> [TASK REQUIREMENTS]: Report how many lines in the data include the string "grün", and add nothing else.

[Scene edit records]
>>>

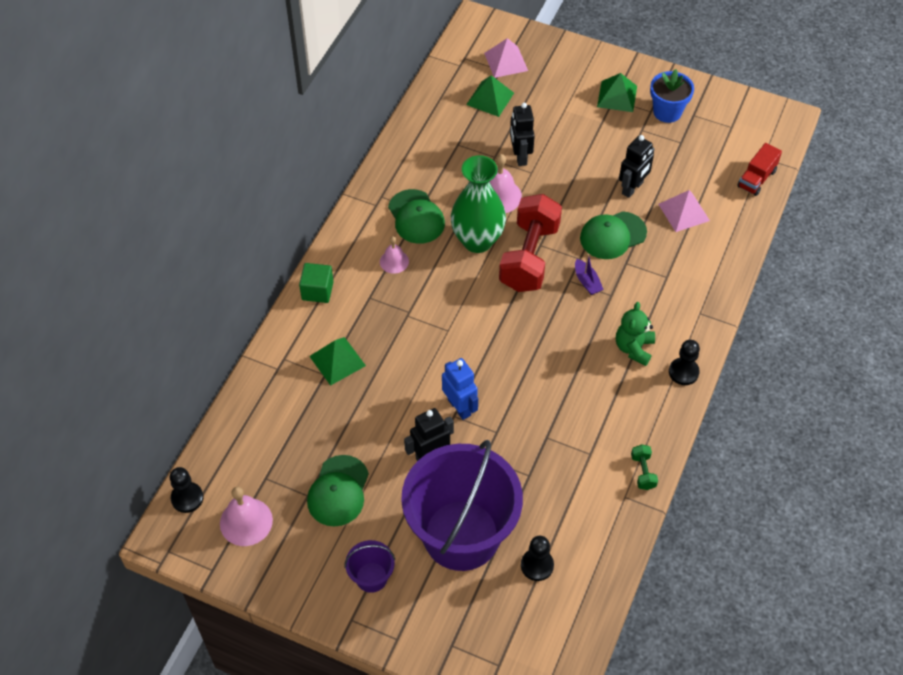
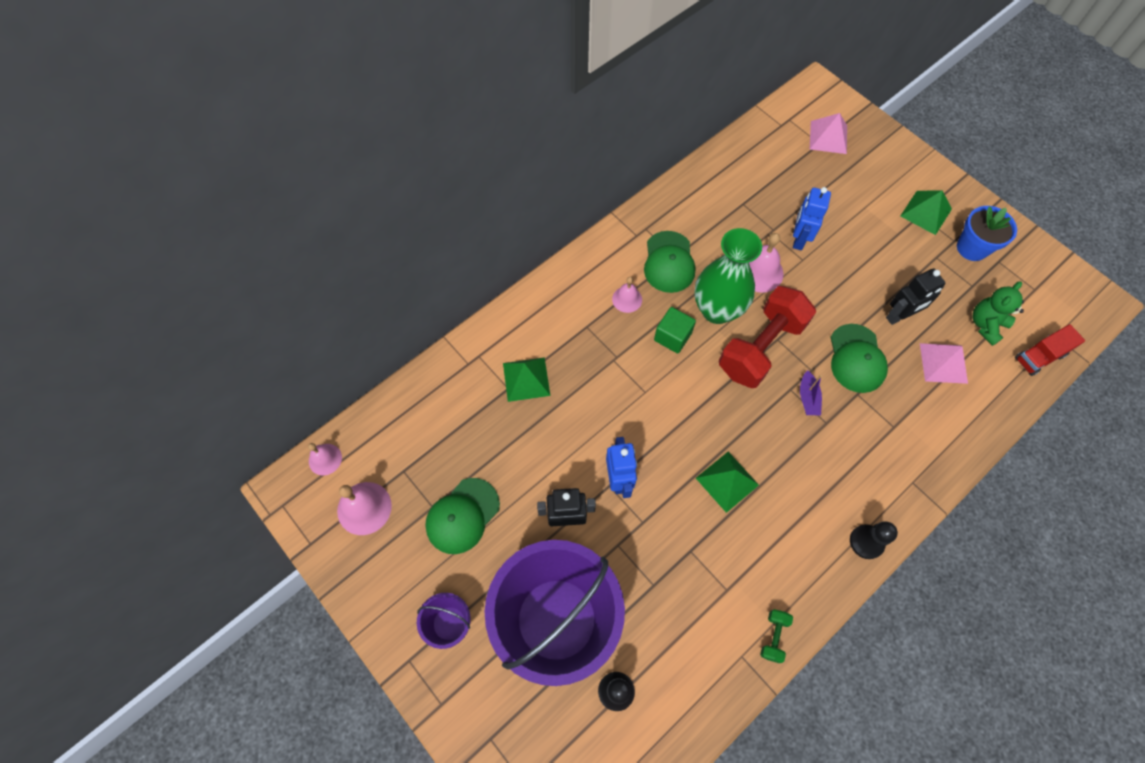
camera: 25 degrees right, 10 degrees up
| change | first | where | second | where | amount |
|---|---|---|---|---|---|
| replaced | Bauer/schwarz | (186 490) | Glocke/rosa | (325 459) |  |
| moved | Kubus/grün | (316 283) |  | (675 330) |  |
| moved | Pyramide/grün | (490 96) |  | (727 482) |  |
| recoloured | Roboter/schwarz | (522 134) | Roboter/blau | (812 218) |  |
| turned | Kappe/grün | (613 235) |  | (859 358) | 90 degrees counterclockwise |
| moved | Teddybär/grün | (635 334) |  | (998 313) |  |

<<<

> [WORKED SOLUTION]: 4